_PROBLEM DESCRIPTION_
Your reply should consist only of the lines from the one with "D3: schottky SS34 (A W5, K VCC) -> none" through the end of the entries, transcribed exactly. Pictures stay out.

[Before and after images]
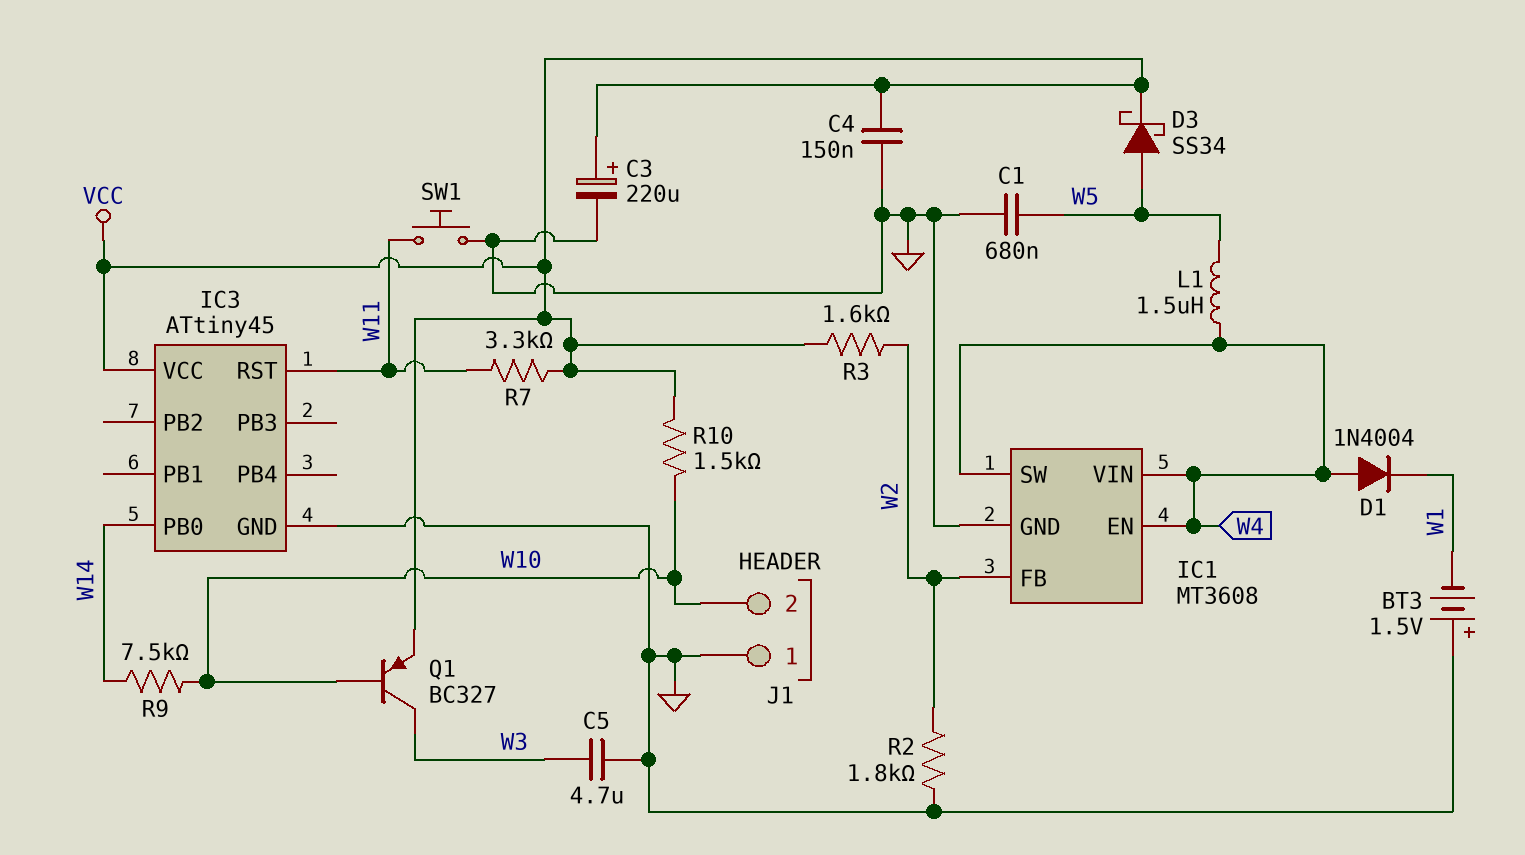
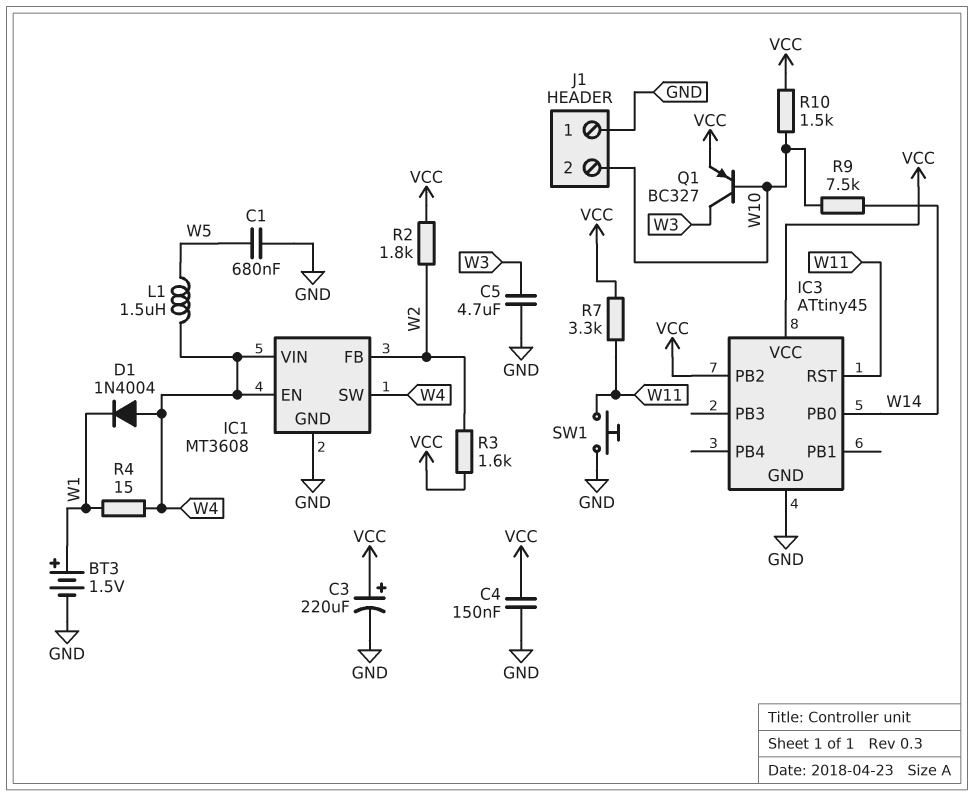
BT3: 1.5V (plus GND, minus W1) -> 1.5V (plus W1, minus GND)
D3: schottky SS34 (A W5, K VCC) -> none
IC3 pin PB2: none -> VCC
R2: 1.8k (GND, W2) -> 1.8k (VCC, W2)
R4: none -> 15 (W1, W4)

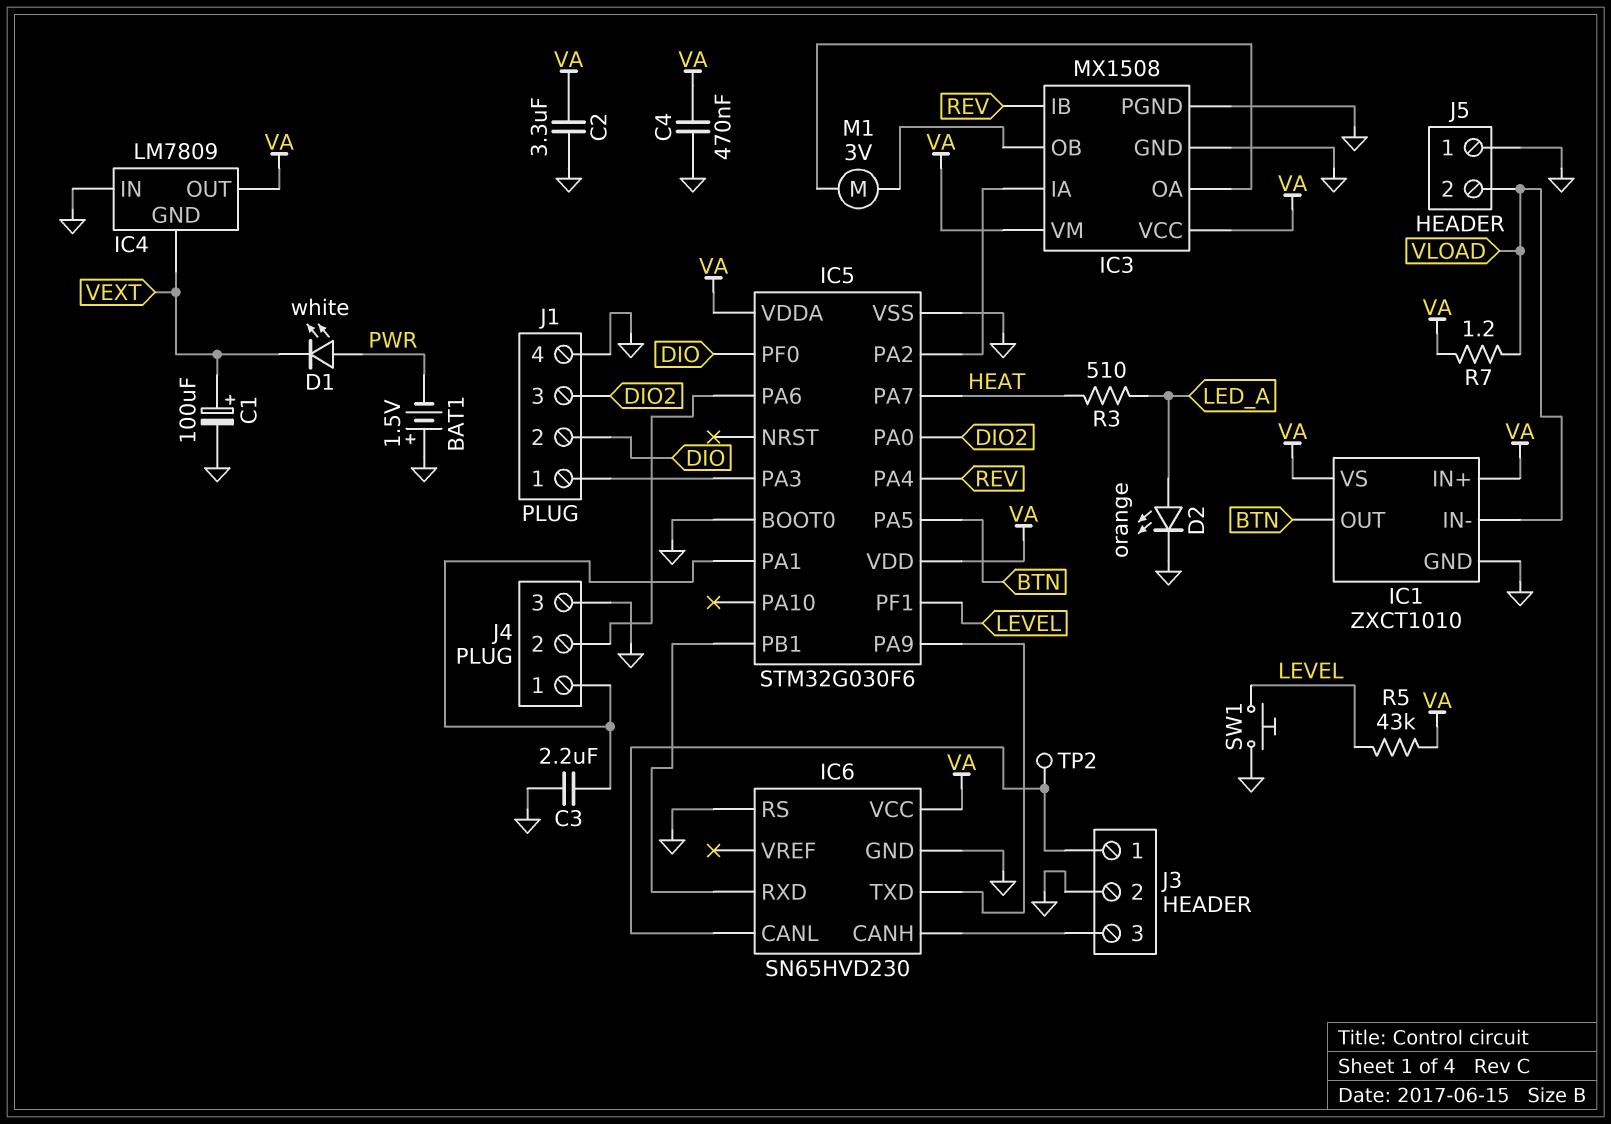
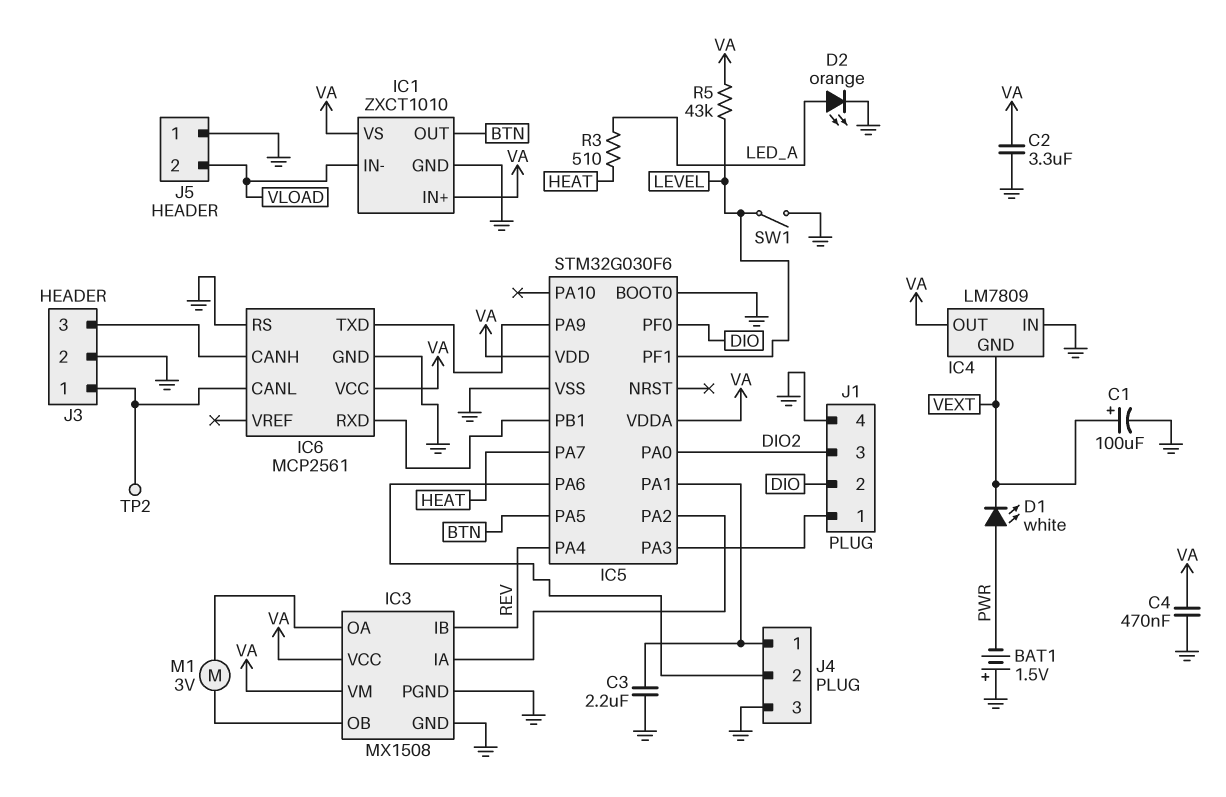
IC6: SN65HVD230 -> MCP2561
R7: 1.2 (VA, VLOAD) -> none
SW1: button (GND, LEVEL) -> switch (GND, LEVEL)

_EXERCISE SOLUTION_
D3: schottky SS34 (A W5, K VCC) -> none
IC3 pin PB2: none -> VCC
R2: 1.8k (GND, W2) -> 1.8k (VCC, W2)
R4: none -> 15 (W1, W4)

IC6: SN65HVD230 -> MCP2561
R7: 1.2 (VA, VLOAD) -> none
SW1: button (GND, LEVEL) -> switch (GND, LEVEL)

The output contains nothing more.